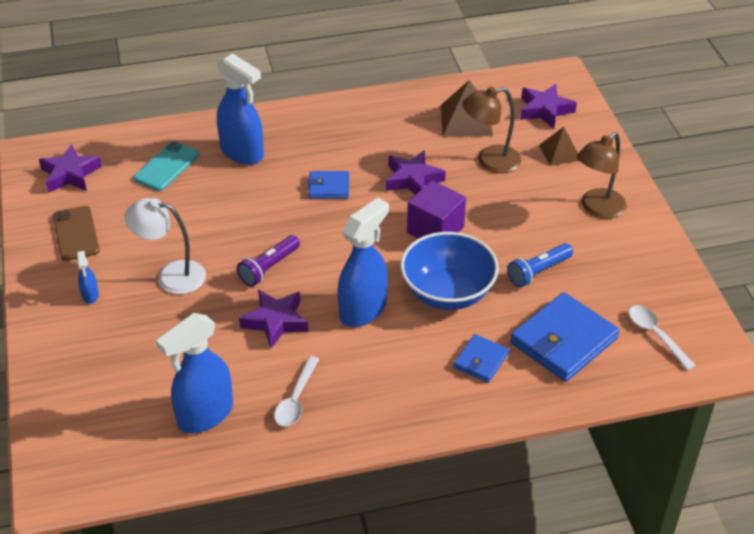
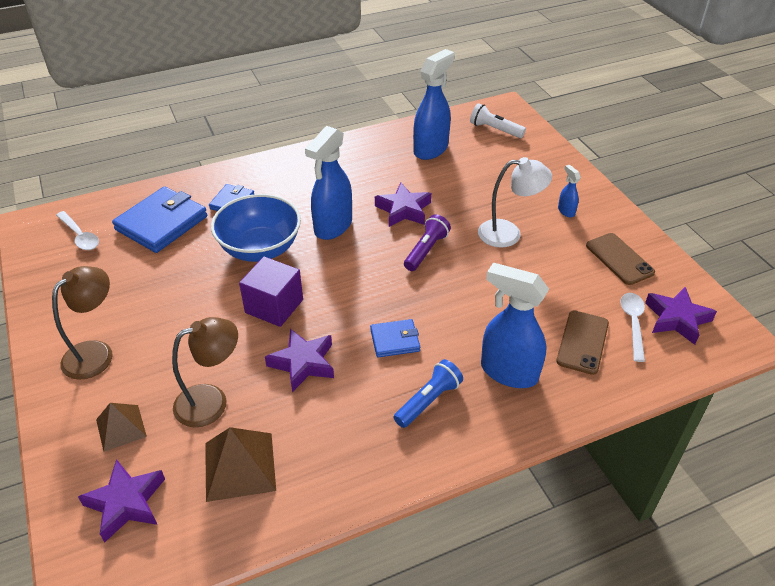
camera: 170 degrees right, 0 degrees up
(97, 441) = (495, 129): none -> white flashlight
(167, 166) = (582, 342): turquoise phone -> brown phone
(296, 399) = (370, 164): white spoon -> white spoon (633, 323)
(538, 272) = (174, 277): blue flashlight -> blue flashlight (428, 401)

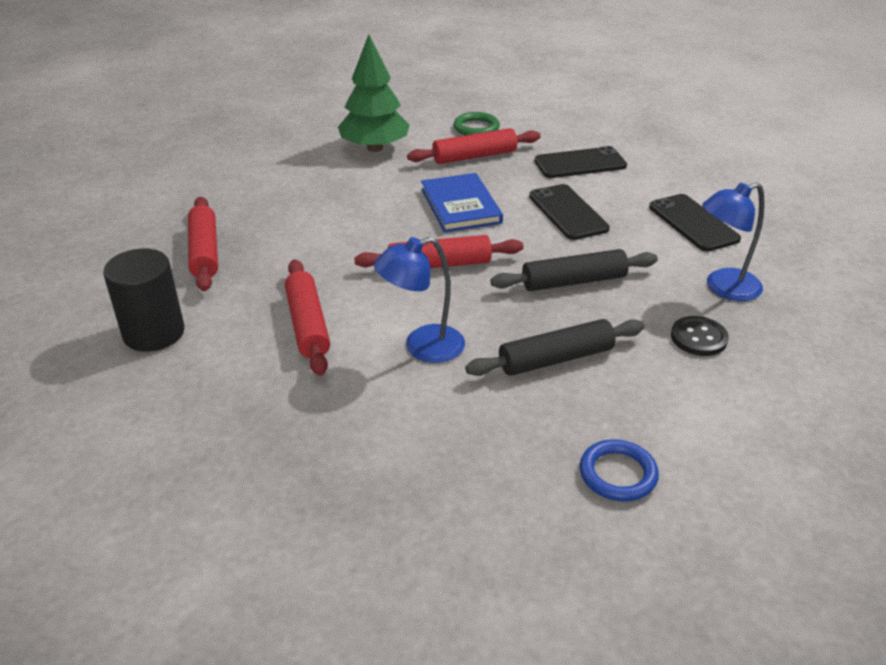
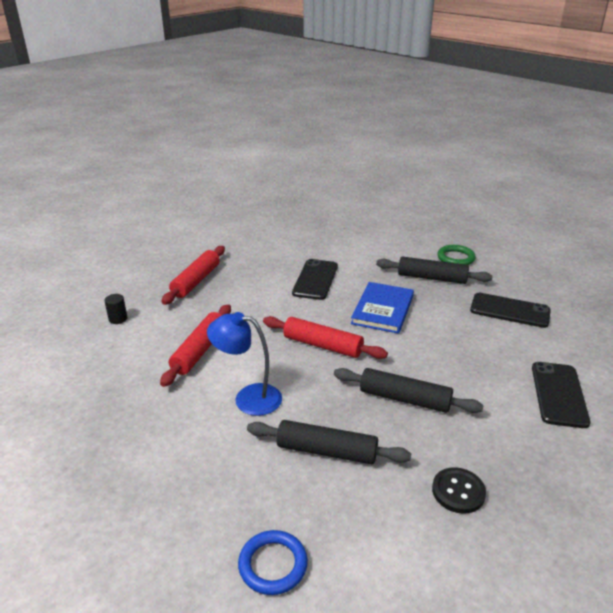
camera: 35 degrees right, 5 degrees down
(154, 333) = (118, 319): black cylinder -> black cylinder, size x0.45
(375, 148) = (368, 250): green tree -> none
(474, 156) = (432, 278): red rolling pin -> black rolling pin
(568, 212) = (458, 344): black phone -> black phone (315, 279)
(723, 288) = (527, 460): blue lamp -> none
•••
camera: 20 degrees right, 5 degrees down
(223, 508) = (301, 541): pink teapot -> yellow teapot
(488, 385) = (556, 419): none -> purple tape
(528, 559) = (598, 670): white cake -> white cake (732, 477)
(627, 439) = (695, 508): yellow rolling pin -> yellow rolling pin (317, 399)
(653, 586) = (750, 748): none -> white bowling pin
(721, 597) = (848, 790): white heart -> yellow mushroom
•••
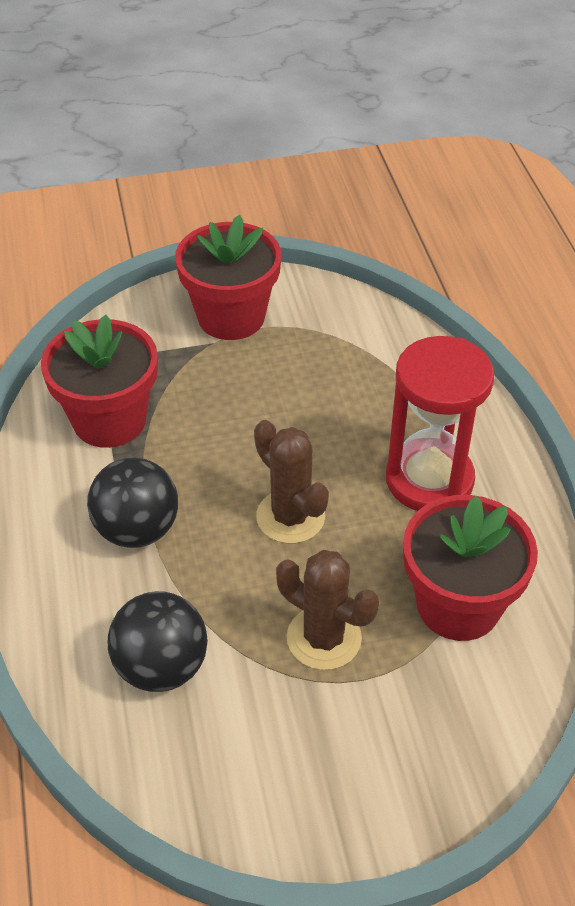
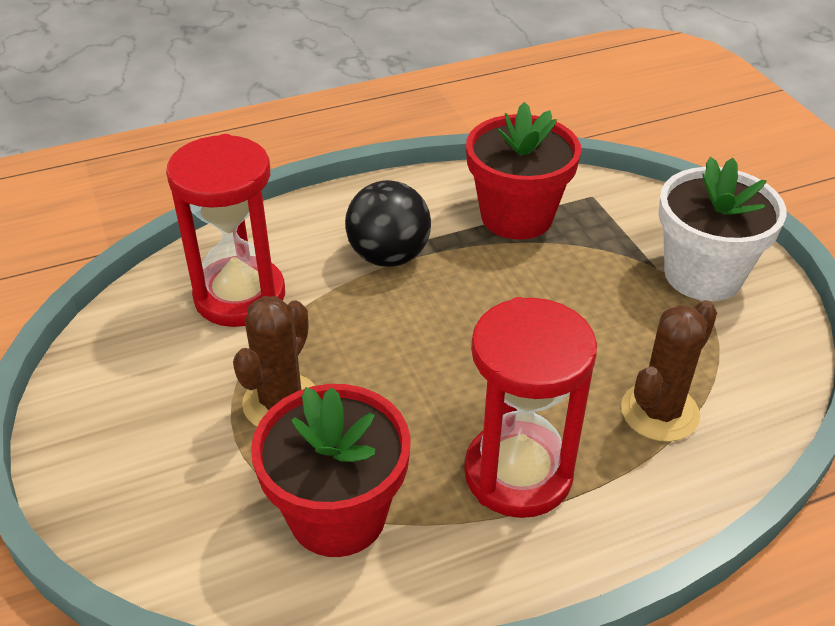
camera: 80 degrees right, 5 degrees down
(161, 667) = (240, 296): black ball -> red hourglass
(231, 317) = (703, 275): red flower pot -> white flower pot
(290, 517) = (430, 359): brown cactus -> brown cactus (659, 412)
•••
--- WORK TO BE COMPLETED ---
What lines in the data hold the word "right"? Return them.

--- WRITTEN SOLUTION ---
camera: 170 degrees right, 0 degrees up
camera: 35 degrees right, 5 degrees down
camera: 20 degrees right, 5 degrees down
camera: 80 degrees right, 5 degrees down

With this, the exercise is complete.